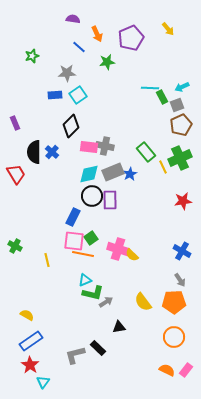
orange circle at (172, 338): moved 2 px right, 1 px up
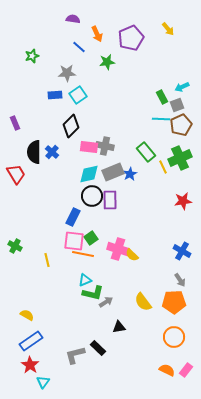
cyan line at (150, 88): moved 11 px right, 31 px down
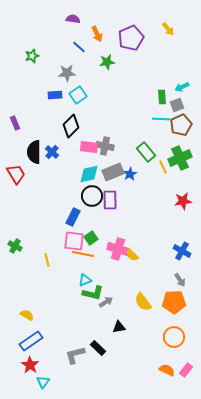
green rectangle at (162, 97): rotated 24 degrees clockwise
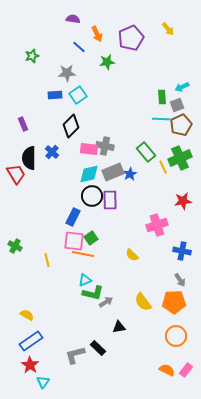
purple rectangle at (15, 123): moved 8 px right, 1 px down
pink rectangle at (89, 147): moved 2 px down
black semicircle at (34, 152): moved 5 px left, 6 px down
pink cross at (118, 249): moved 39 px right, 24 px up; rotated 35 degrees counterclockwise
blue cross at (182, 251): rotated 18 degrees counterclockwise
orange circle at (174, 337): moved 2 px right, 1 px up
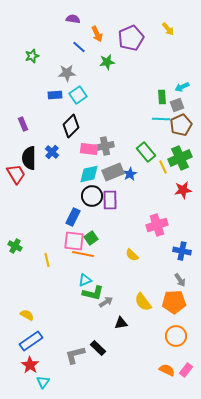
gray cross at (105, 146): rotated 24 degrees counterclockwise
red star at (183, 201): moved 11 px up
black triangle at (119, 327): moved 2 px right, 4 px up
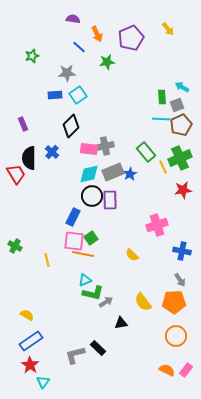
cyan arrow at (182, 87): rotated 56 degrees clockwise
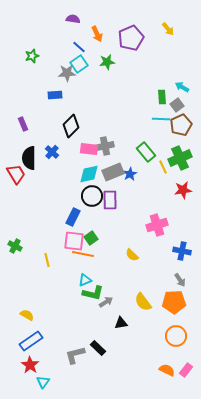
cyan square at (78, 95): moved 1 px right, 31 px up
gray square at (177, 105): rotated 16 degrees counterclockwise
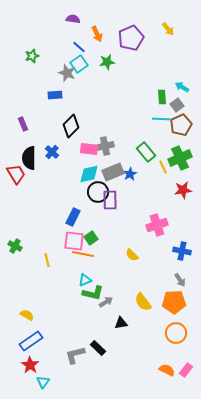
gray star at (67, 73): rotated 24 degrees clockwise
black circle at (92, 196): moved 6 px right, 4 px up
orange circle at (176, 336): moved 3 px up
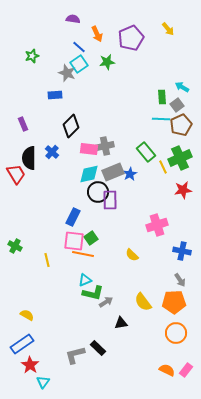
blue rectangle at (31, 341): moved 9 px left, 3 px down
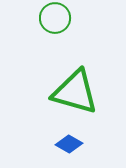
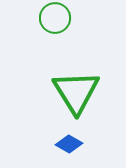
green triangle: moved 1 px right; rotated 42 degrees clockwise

▬▬▬▬▬▬

▸ WRITTEN REQUEST
Swap every "counterclockwise" in the records above for "anticlockwise" and give the lines again with nothing else changed. Leave the pictures out.

▸ CORRECT ANSWER
orange circle at (172, 338): moved 2 px right, 1 px up
cyan line at (150, 88): moved 11 px right, 31 px down
green rectangle at (162, 97): rotated 24 degrees clockwise
purple rectangle at (15, 123): moved 8 px right, 1 px down
pink rectangle at (89, 147): moved 2 px down
black semicircle at (34, 152): moved 5 px left, 6 px down
pink cross at (118, 249): moved 39 px right, 24 px up; rotated 35 degrees anticlockwise
blue cross at (182, 251): rotated 18 degrees anticlockwise
orange circle at (174, 337): moved 2 px right, 1 px up
gray cross at (105, 146): rotated 24 degrees anticlockwise
red star at (183, 201): moved 11 px up
black triangle at (119, 327): moved 2 px right, 4 px up
cyan arrow at (182, 87): rotated 56 degrees clockwise
cyan square at (78, 95): moved 1 px right, 31 px up
gray square at (177, 105): rotated 16 degrees anticlockwise
gray star at (67, 73): rotated 24 degrees clockwise
black circle at (92, 196): moved 6 px right, 4 px up
orange circle at (176, 336): moved 3 px up
blue rectangle at (31, 341): moved 9 px left, 3 px down
green triangle: moved 1 px right; rotated 42 degrees clockwise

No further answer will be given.